What the task asks ::
Copy the records below exactly, leaving out every picture.
Start of Information
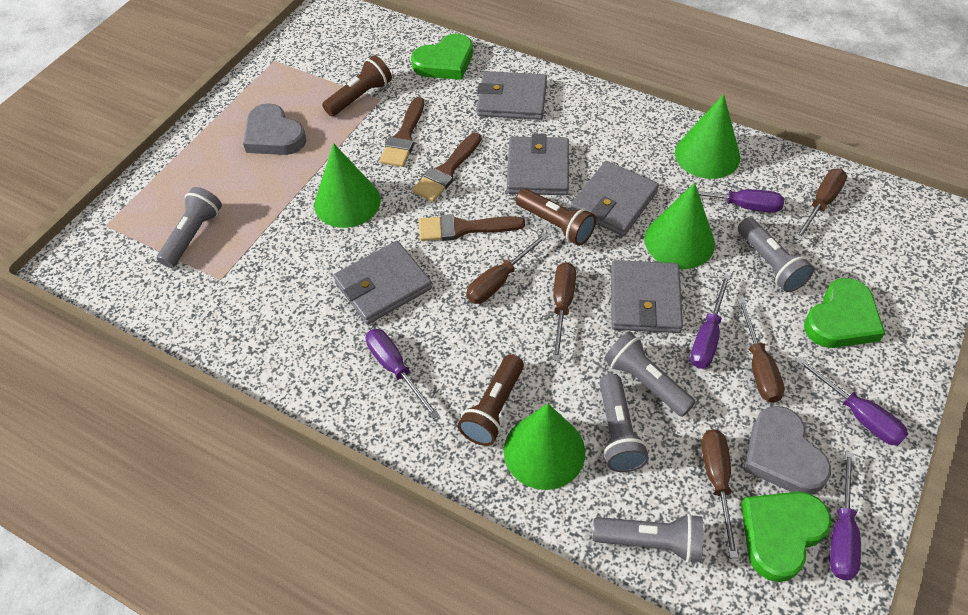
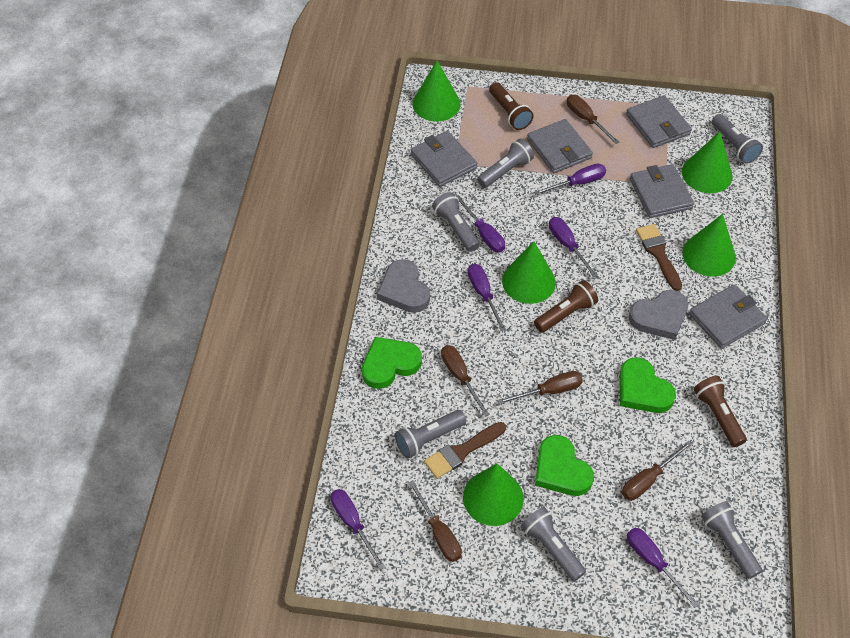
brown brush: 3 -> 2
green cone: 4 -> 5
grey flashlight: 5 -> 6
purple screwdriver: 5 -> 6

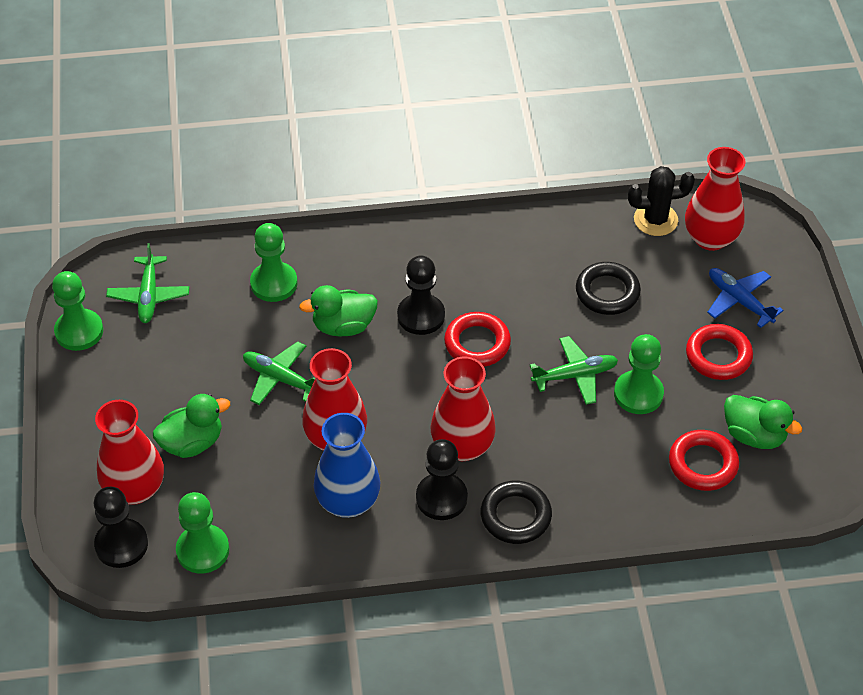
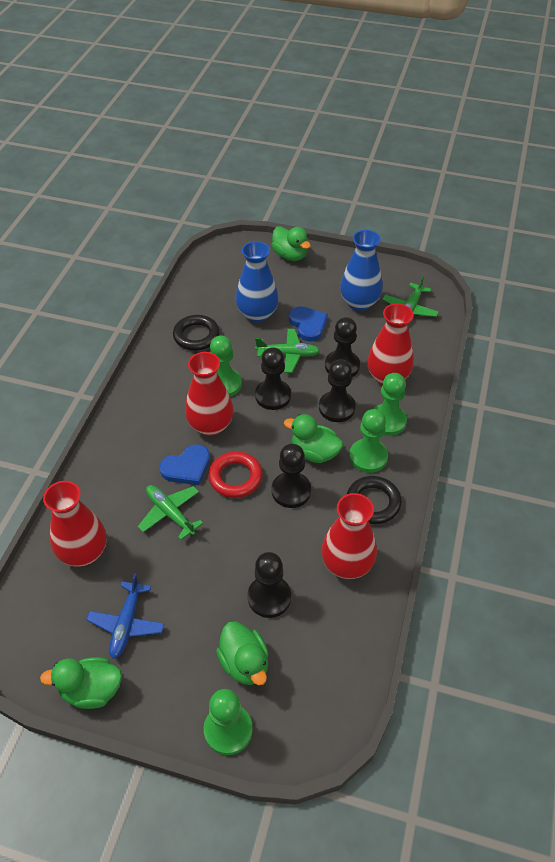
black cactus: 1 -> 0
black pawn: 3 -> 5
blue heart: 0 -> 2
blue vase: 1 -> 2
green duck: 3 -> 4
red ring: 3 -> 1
End of Information
Written response ::
brown brush: 3 -> 2
green cone: 4 -> 5
grey flashlight: 5 -> 6
purple screwdriver: 5 -> 6

black cactus: 1 -> 0
black pawn: 3 -> 5
blue heart: 0 -> 2
blue vase: 1 -> 2
green duck: 3 -> 4
red ring: 3 -> 1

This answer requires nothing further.